(Scene edit records)

■ ■ ■

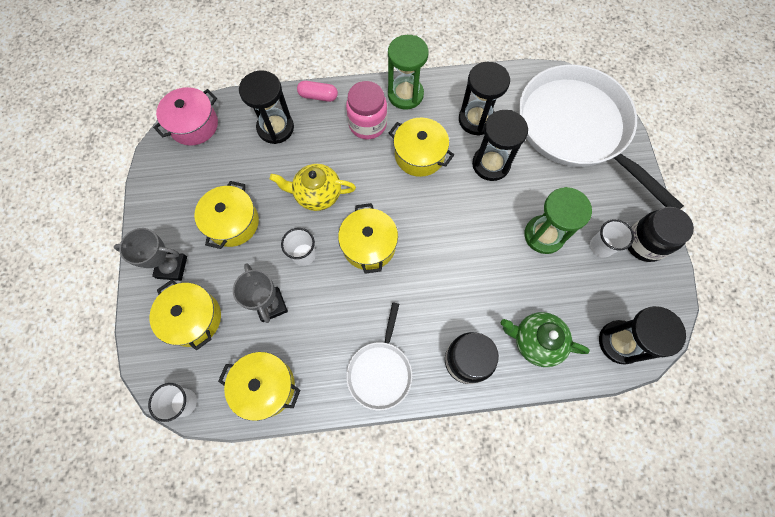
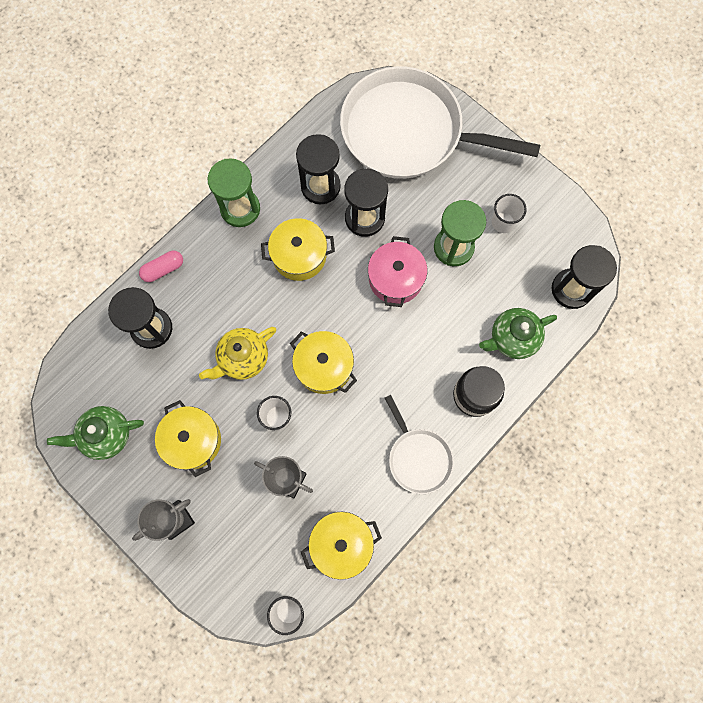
camera: 40 degrees left, 5 degrees up
yellow pot [150,280,221,350] -> none
pink pot [153,87,218,146] -> pink pot moved to [368,236,427,307]
pink jar [346,81,387,139] -> none
black jar [628,207,694,262] -> none
none -> green teapot [47,406,144,460]

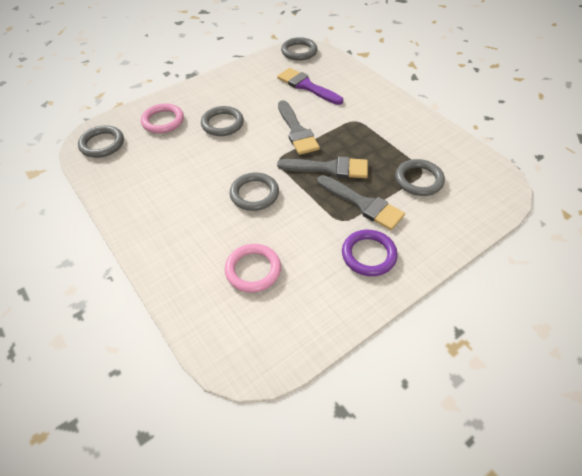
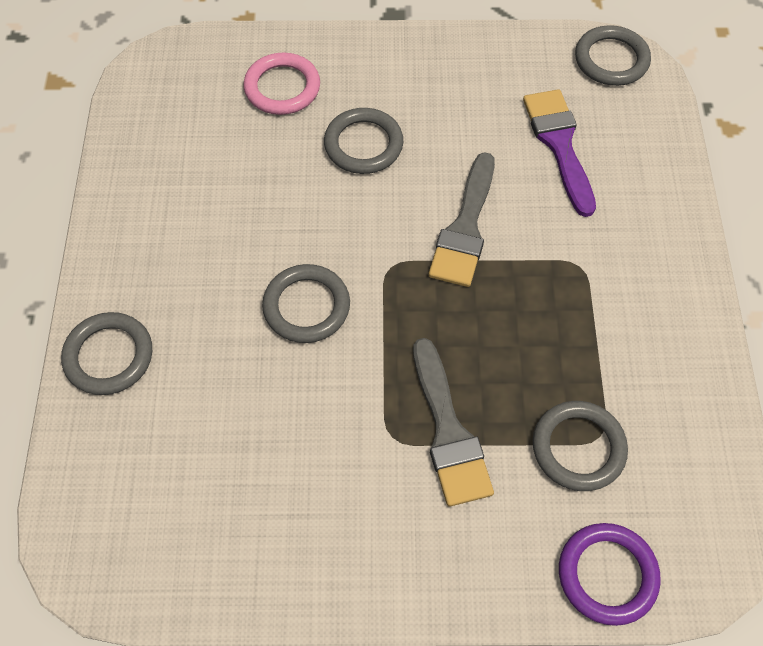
camera: 35 degrees right, 10 degrees up
grey ring [78,125,124,158] -> grey ring moved to [61,312,152,395]
pink ring [225,244,281,292] -> none
grey brush [277,156,368,178] -> none
purple ring [342,230,398,276] -> purple ring moved to [559,523,661,626]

■ ■ ■

Assigned task
Whenever a line of the data holds the string "degrees", pick that line out.

Result of this task
camera: 40 degrees left, 5 degrees up
camera: 35 degrees right, 10 degrees up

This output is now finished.